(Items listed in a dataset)
****************************************
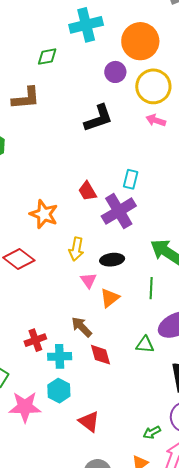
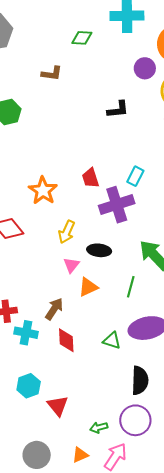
brown L-shape: (26, 98) -> (52, 73), size x0.7
black L-shape: (98, 118) -> (118, 110), size x0.7
brown arrow: (82, 327) -> (54, 309), turned 65
cyan hexagon: (59, 391) -> (29, 386), moved
red triangle: (89, 422) -> (58, 406), moved

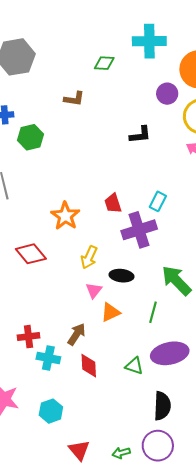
red triangle: (58, 406) -> (79, 450), moved

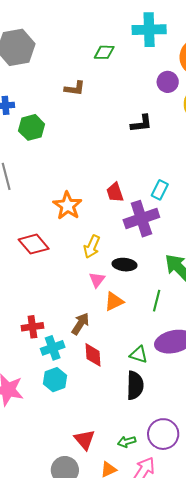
cyan cross: (48, 358) -> (53, 348), turned -30
black semicircle: (162, 406) -> (135, 385), moved
cyan hexagon: (51, 411) -> (55, 380), moved

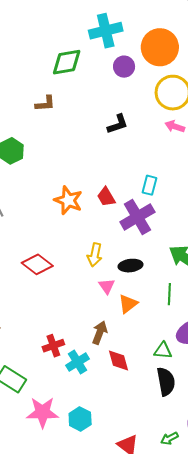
green diamond: (104, 52) -> (67, 62), size x1.5
purple circle: (168, 82) -> (124, 67), moved
orange star: (68, 206) -> (68, 200), moved
cyan hexagon: (55, 380) -> (80, 419), moved

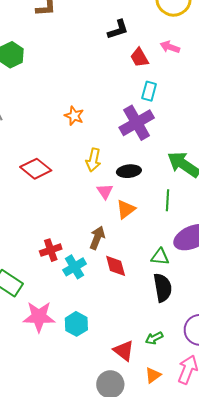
pink arrow: (175, 126) -> (170, 47), moved
red trapezoid: (106, 197) -> (139, 58), moved
orange star: (68, 200) -> (74, 116), moved, size x0.7
green arrow: (169, 438) -> (154, 338), moved

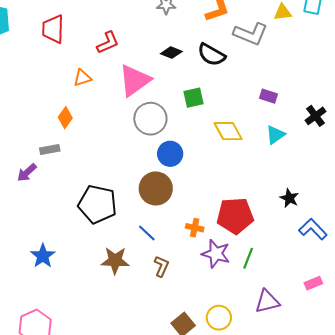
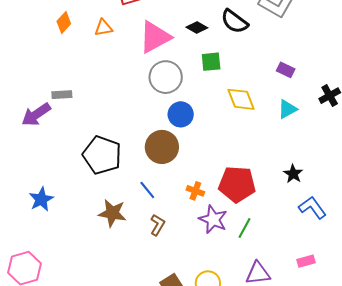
black diamond: (171, 53) -> (197, 27), moved
orange diamond: (65, 118) -> (64, 23), moved
purple arrow: (27, 173) -> (36, 115), size x1.4

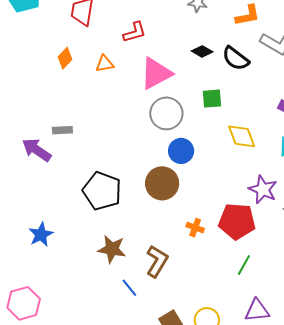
black diamond: (197, 27) -> (202, 51), moved
purple arrow: (36, 115) -> (37, 150), turned 68
blue line: (147, 190) -> (129, 288), moved
purple star: (213, 219) -> (263, 190), moved
brown L-shape: (158, 225) -> (157, 261), size x1.5

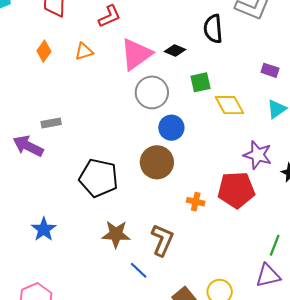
black diamond: (202, 51) -> (175, 50), moved
black semicircle: (236, 59) -> (213, 29), turned 56
green square: (212, 99) -> (200, 82), moved
green line: (244, 265) -> (275, 245), moved

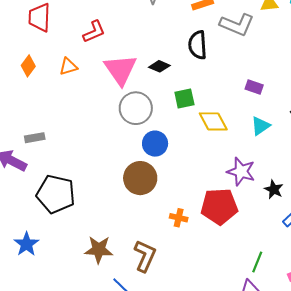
pink triangle: (136, 54) -> (120, 70), turned -30
black pentagon: (99, 178) -> (56, 194), moved

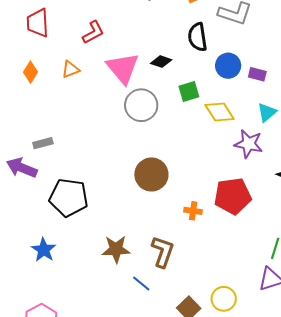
blue circle: (155, 144) -> (228, 66), moved
purple star: (241, 172) -> (249, 144), moved

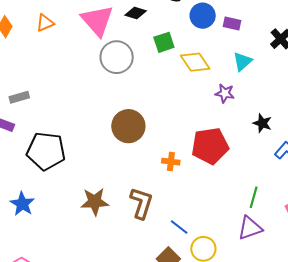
purple star: (249, 144) -> (225, 93), size x0.7
blue line: (141, 283) -> (179, 227), moved

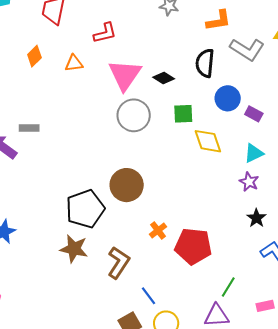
purple star: (225, 93) -> (249, 182), moved
red pentagon: (210, 146) -> (193, 246), moved
black pentagon: (46, 151) -> (85, 209), moved, turned 30
orange cross: (171, 162) -> (158, 230), turned 30

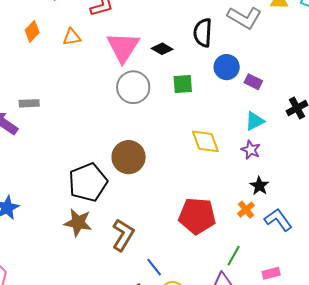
yellow diamond: (208, 141) -> (205, 141), moved
orange cross: (158, 230) -> (246, 210), moved

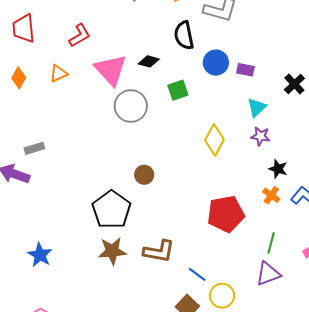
yellow diamond: (205, 141) -> (214, 140), turned 64
brown circle: (129, 157) -> (144, 175), size x0.6
brown L-shape: (123, 235) -> (159, 251), turned 84

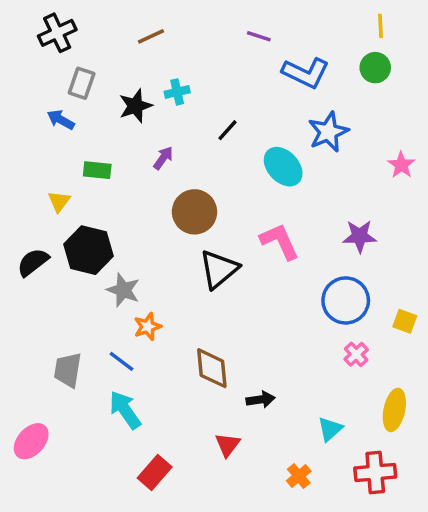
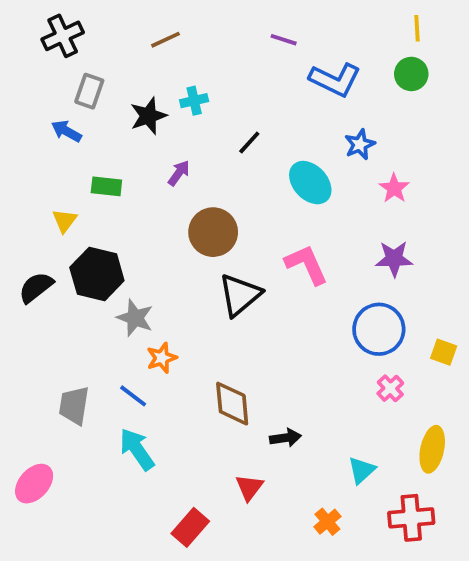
blue star: (328, 132) -> (360, 144), size x0.7
pink star: (401, 165) -> (394, 188), moved
red rectangle: (155, 473) -> (190, 527), moved

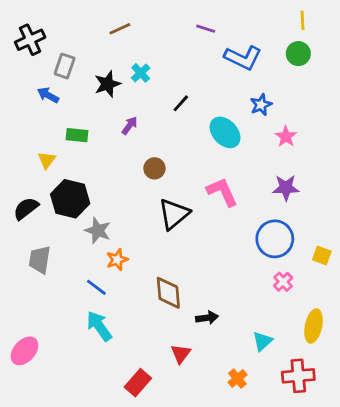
black cross: (63, 36) -> (30, 40), moved
cyan cross: (194, 101) -> (141, 73), turned -30
brown circle: (213, 232) -> (154, 168), size x0.6
gray trapezoid: (74, 405) -> (40, 260), moved

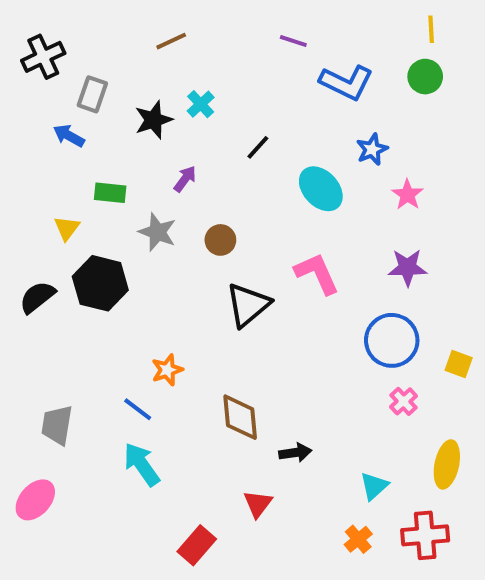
gray star: (98, 231) -> (157, 232), moved
gray trapezoid: (40, 260) -> (57, 425), moved
orange cross: (237, 379) -> (358, 539), moved

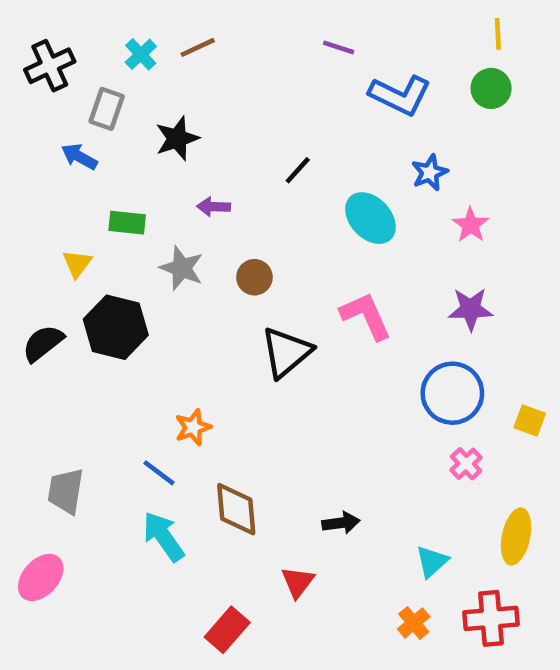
cyan cross: (201, 104) -> (141, 54), moved
purple arrow: (185, 179) -> (214, 207), turned -124
brown diamond: (240, 417) -> (236, 509), moved

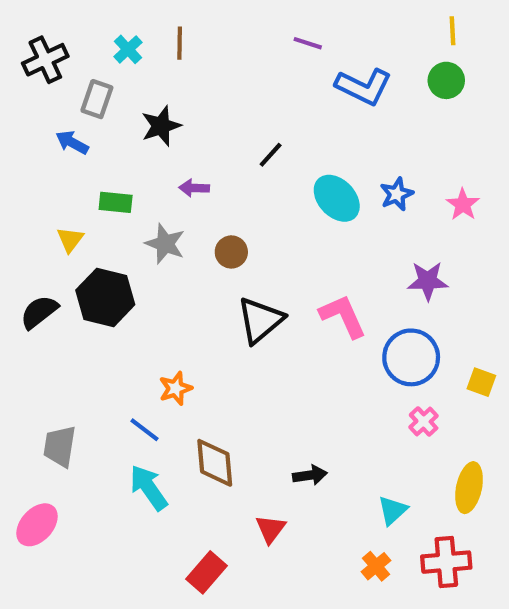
brown line: (198, 47) -> (180, 43), turned -64
blue star: (430, 173) -> (397, 194), moved
pink star: (471, 225) -> (463, 204), moved
pink L-shape: (366, 316) -> (343, 316), moved

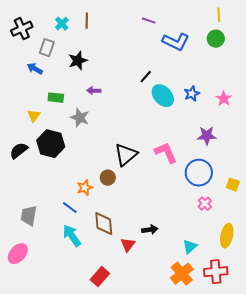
black line: (271, 155) -> (146, 77), moved
brown circle: (231, 252) -> (108, 178), moved
red triangle: (271, 529) -> (128, 245), moved
orange cross: (376, 566) -> (182, 274), size x1.6

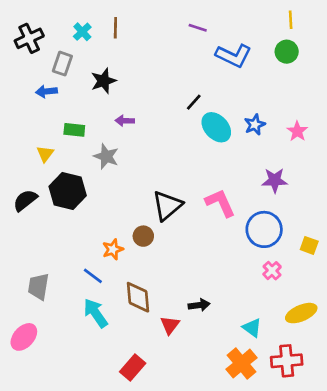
blue arrow: (35, 69) -> (46, 91), turned -35
yellow ellipse: (227, 236) -> (301, 313), turned 55
cyan triangle: (190, 247) -> (252, 328), turned -42

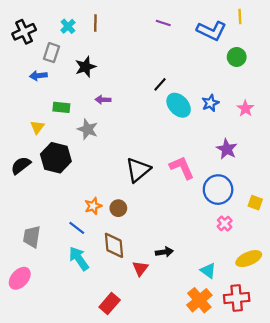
green circle: (287, 52) -> (237, 57), moved
blue L-shape: (234, 56) -> (211, 31), moved
purple star: (275, 180) -> (227, 149), turned 30
brown circle: (143, 236) -> (118, 208), moved

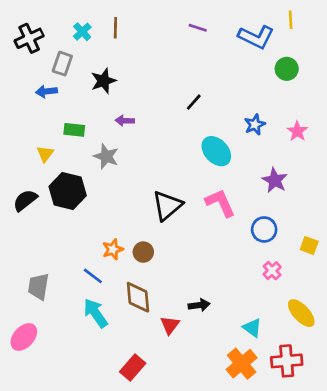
cyan ellipse: (179, 105) -> (216, 151), moved
blue circle: (218, 190) -> (264, 229), size x0.7
yellow ellipse: (249, 259) -> (301, 313), turned 70

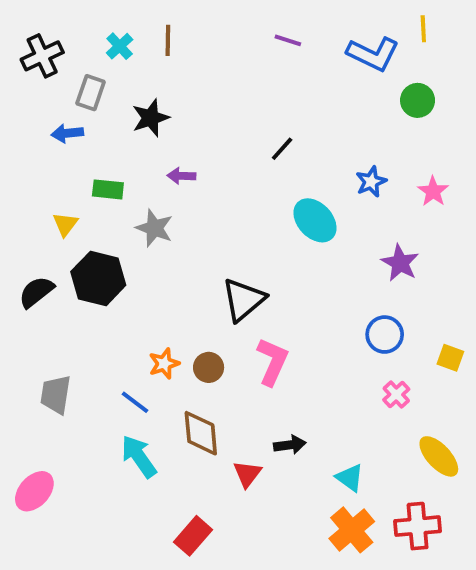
pink L-shape: (220, 203) -> (272, 362), moved, turned 48
gray trapezoid: (38, 287) -> (56, 395), moved
cyan triangle: (252, 328) -> (350, 478), moved

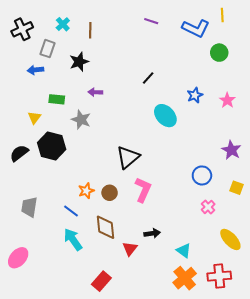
brown line: (168, 40) -> (90, 30), moved
purple star: (400, 263) -> (231, 150), moved

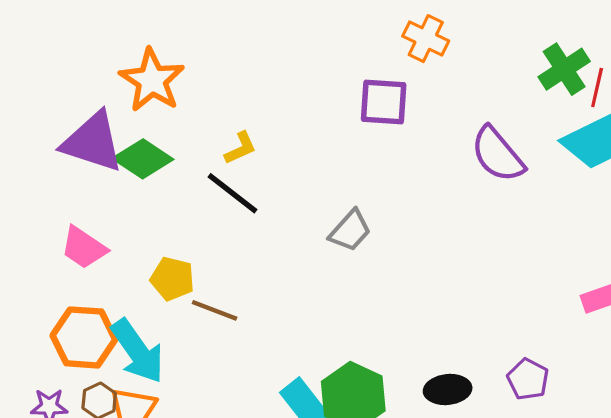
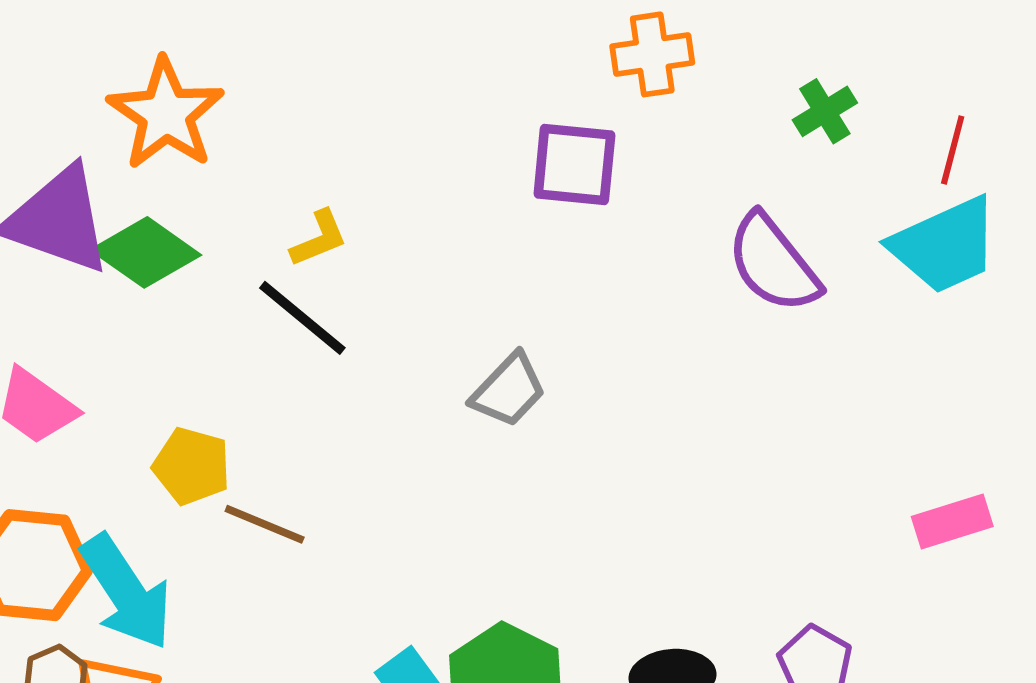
orange cross: (426, 39) -> (652, 54), turned -36
green cross: (564, 69) -> (825, 111), moved, size x0.7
****************************************
_PROBLEM TO WORK ON_
Take the lines above from the top of the records through the one with "cyan cross: (48, 358)" and repeat them exactly, without any pictures.

_ANSWER TO THIS PROBLEM_
brown L-shape: (26, 98) -> (52, 73), size x0.7
black L-shape: (98, 118) -> (118, 110), size x0.7
brown arrow: (82, 327) -> (54, 309), turned 65
cyan hexagon: (59, 391) -> (29, 386), moved
red triangle: (89, 422) -> (58, 406), moved

red triangle: (58, 406) -> (79, 450), moved

cyan cross: (48, 358) -> (53, 348), turned -30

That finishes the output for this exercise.